Stored items:
★ ★ ★ ★

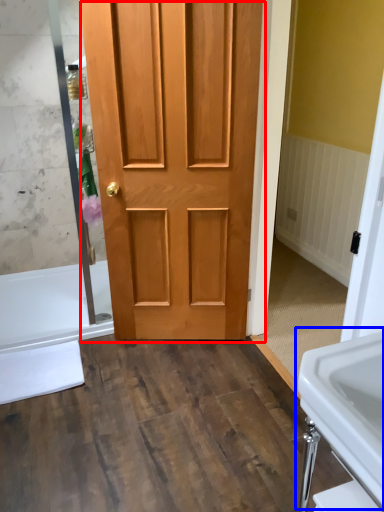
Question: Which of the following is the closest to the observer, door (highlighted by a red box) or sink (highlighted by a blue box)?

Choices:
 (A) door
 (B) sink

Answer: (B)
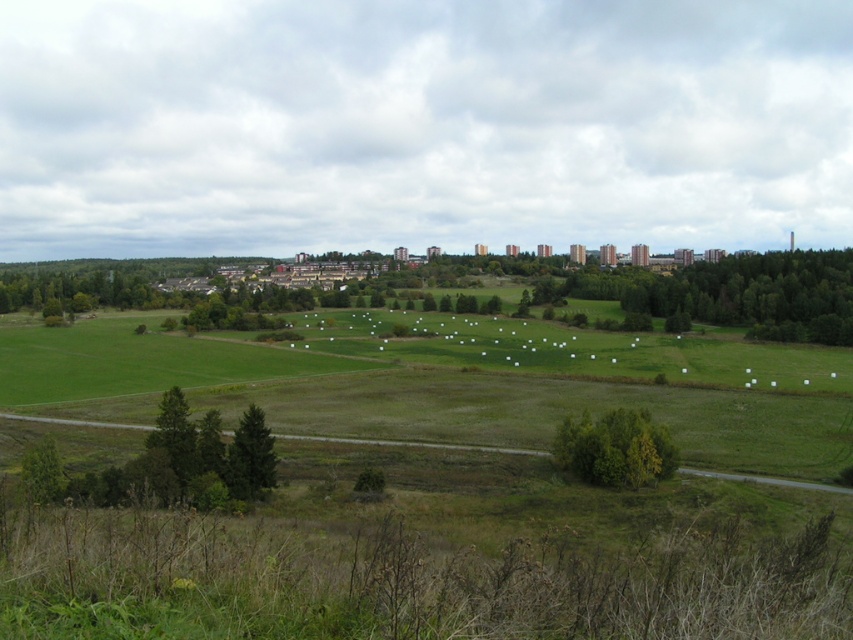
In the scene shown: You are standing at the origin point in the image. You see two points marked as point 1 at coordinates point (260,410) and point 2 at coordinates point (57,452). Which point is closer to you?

★ ★ ★ ★

WORK ORDER: Lay out every line of the stored items above as a Markdown table with the columns "Row" and "Line", numbering the rows in order. Skip the blank lines and the picture lines.

EXERCISE OUTPUT:
| Row | Line |
|---|---|
| 1 | Question: Which of the following is the closest to the observer, door (highlighted by a red box) or sink (highlighted by a blue box)? |
| 2 | Choices: |
| 3 |  (A) door |
| 4 |  (B) sink |
| 5 | Answer: (B) |
| 6 | In the scene shown: You are standing at the origin point in the image. You see two points marked as point 1 at coordinates point (260,410) and point 2 at coordinates point (57,452). Which point is closer to you? |